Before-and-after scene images
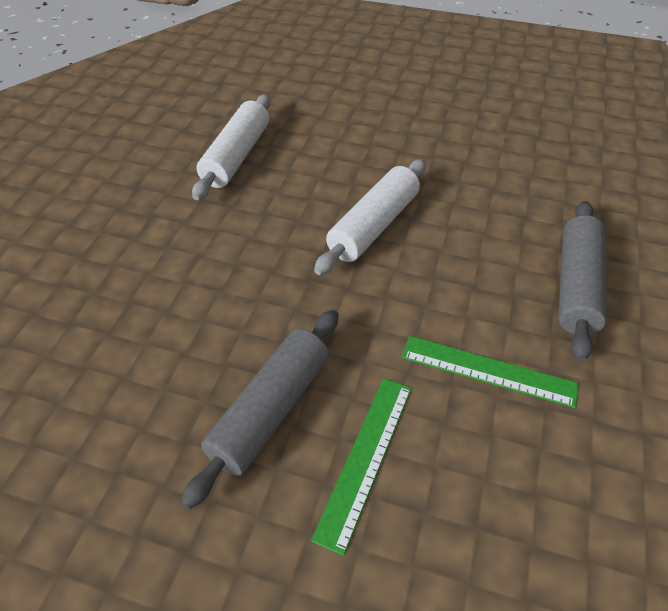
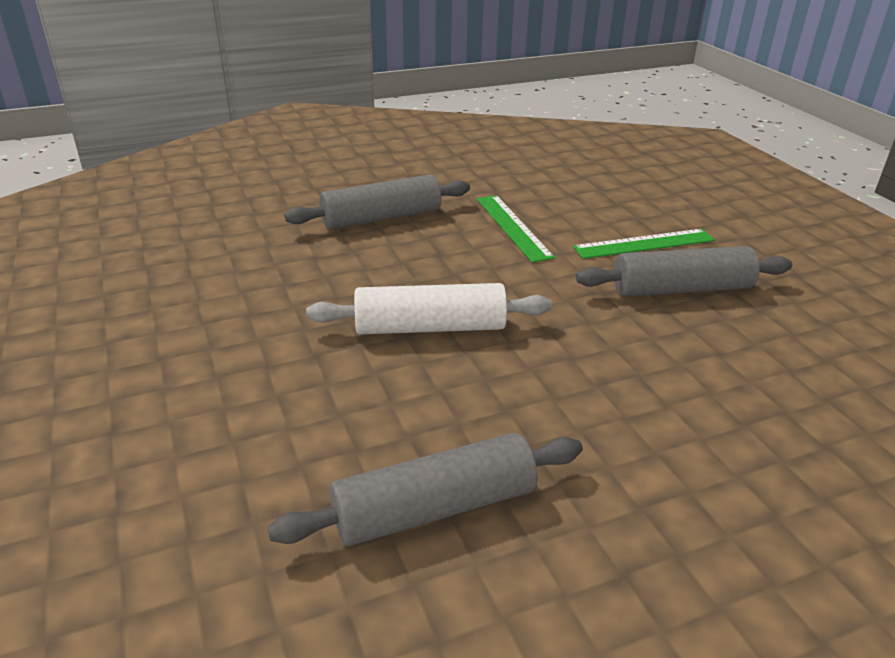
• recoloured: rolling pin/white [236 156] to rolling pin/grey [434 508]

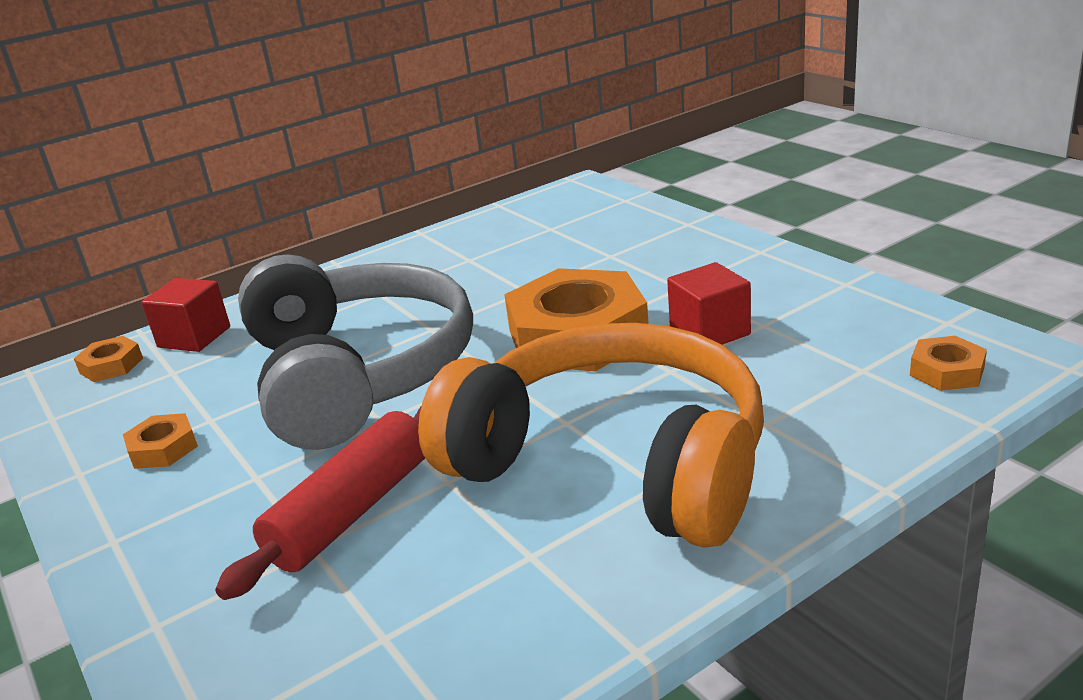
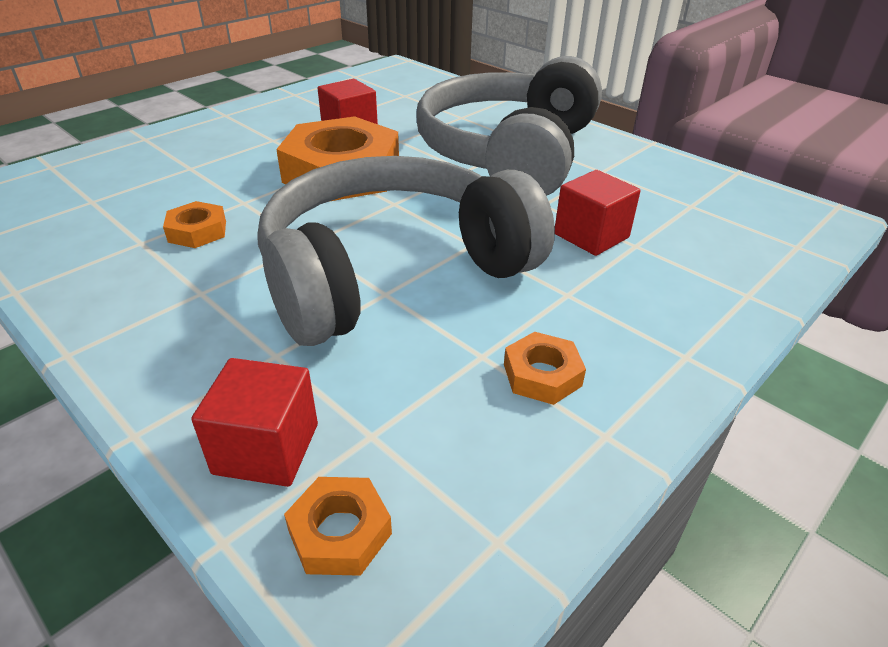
• replaced: rolling pin/red [352 511] to cube/red [591 236]
• recoloured: headphones/orange [613 462] to headphones/grey [509 153]
• moved: nut/orange [946 371] to [197 231]

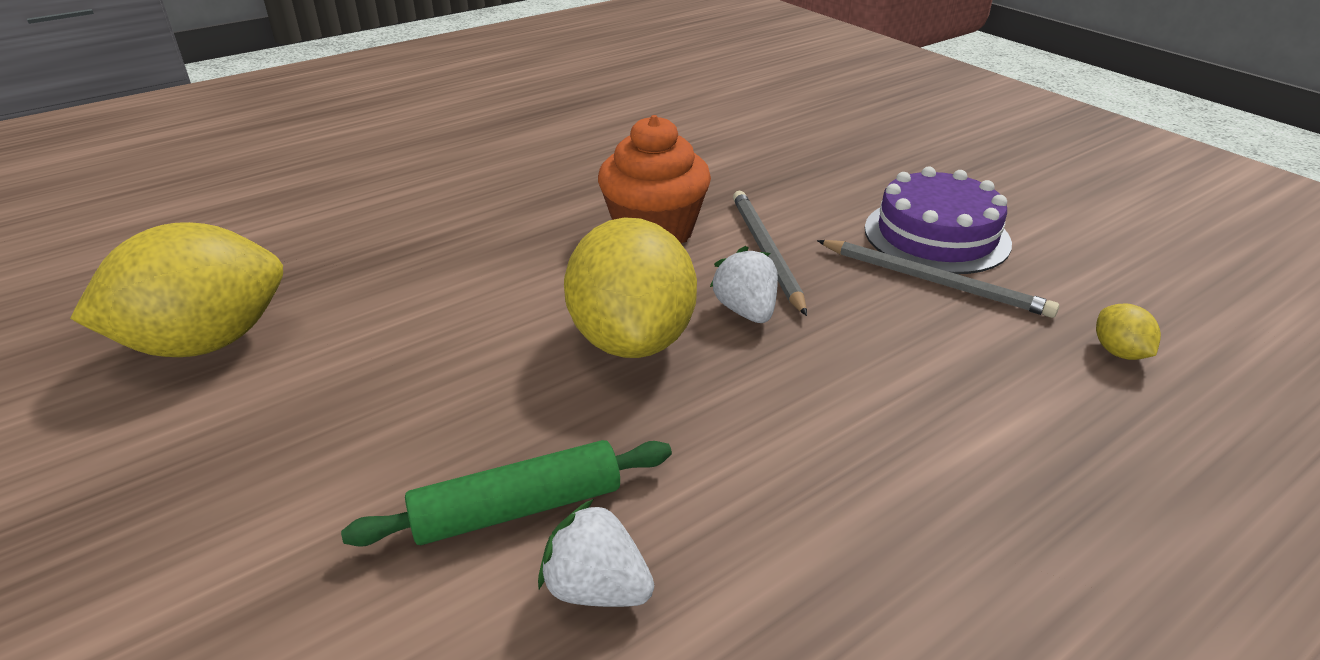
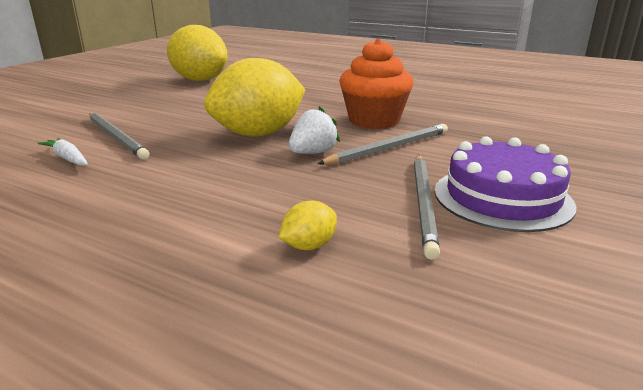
• replaced: rolling pin/green [518 509] to pencil/grey [116 137]
• replaced: strawberry/white [596 588] to carrot/white [68 158]
• moved: lemon/yellow [1119 352] to [309 246]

**Task description:** In the entries above, count each line with "replaced"; reply with the total only.

**Expected answer:** 3